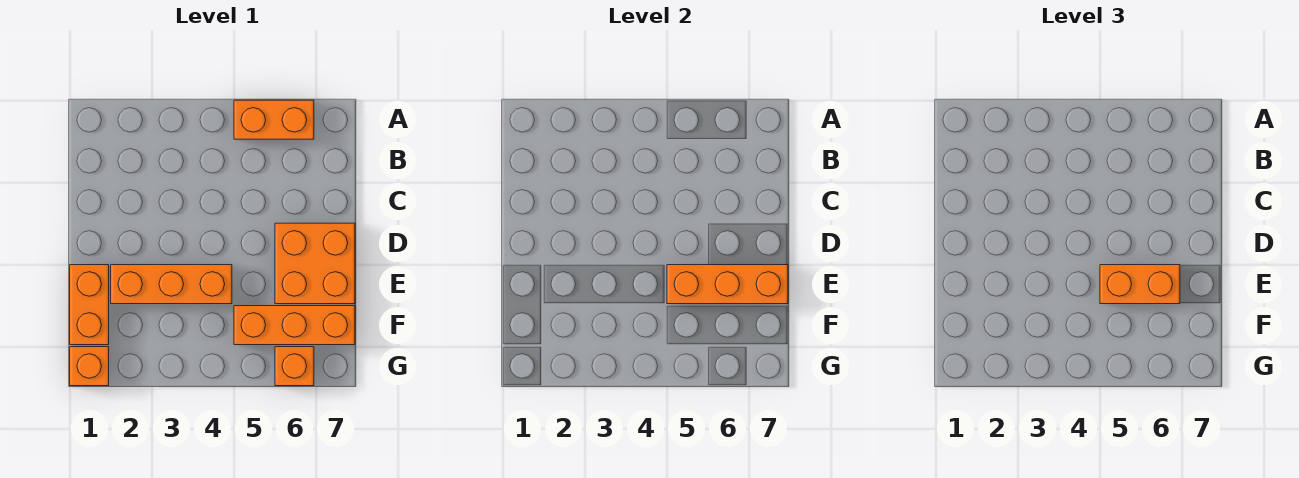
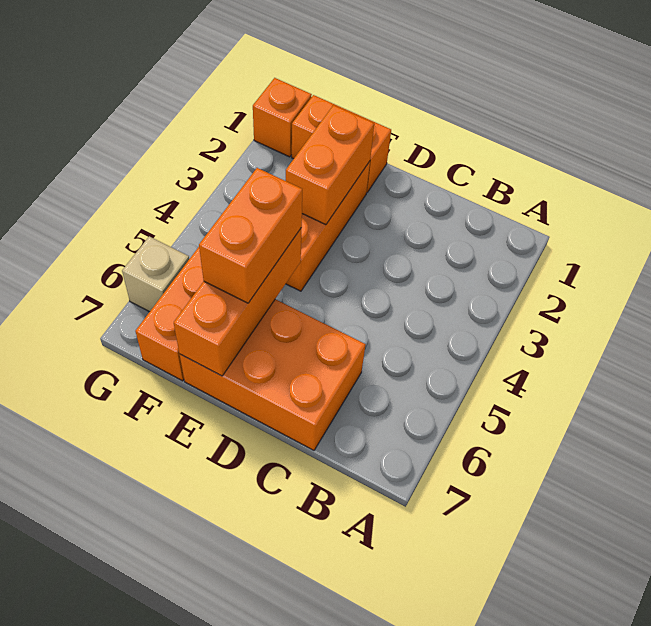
orange brick A5:A6 level 1 -> orange brick E2:E3 level 2
orange brick D6:E7 level 1 -> orange brick C6:E7 level 1
orange brick G6 level 1 -> tan brick G6 level 1

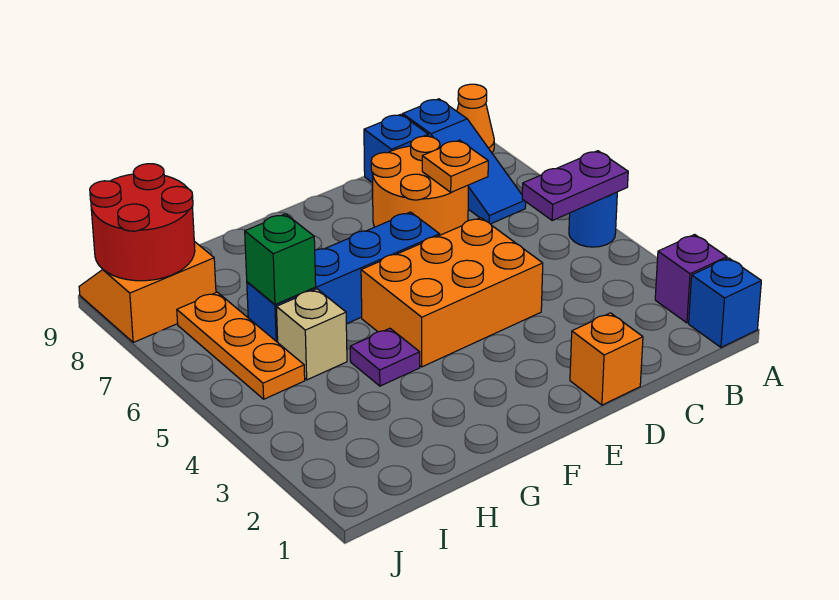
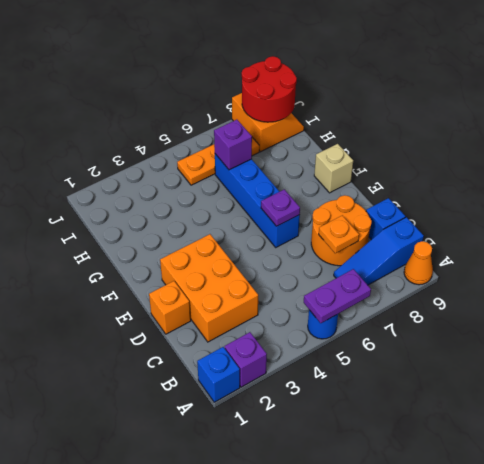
purple plate A5:B5 level 2 -> purple plate A5:A6 level 2
orange brick D4:F5 level 1 -> orange brick C2:E3 level 1
purple plate G4 level 1 -> purple plate E6 level 2
tan brick H5 level 1 -> tan brick F9 level 1
green brick H6 level 2 -> purple brick H6 level 2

________________________

Word for word, output the lines from the line bearing "orange brick D6:E7" through the end of the records above, and only those, without the pictures.

:: Result of this task ::
orange brick D6:E7 level 1 -> orange brick C6:E7 level 1
orange brick G6 level 1 -> tan brick G6 level 1

purple plate A5:B5 level 2 -> purple plate A5:A6 level 2
orange brick D4:F5 level 1 -> orange brick C2:E3 level 1
purple plate G4 level 1 -> purple plate E6 level 2
tan brick H5 level 1 -> tan brick F9 level 1
green brick H6 level 2 -> purple brick H6 level 2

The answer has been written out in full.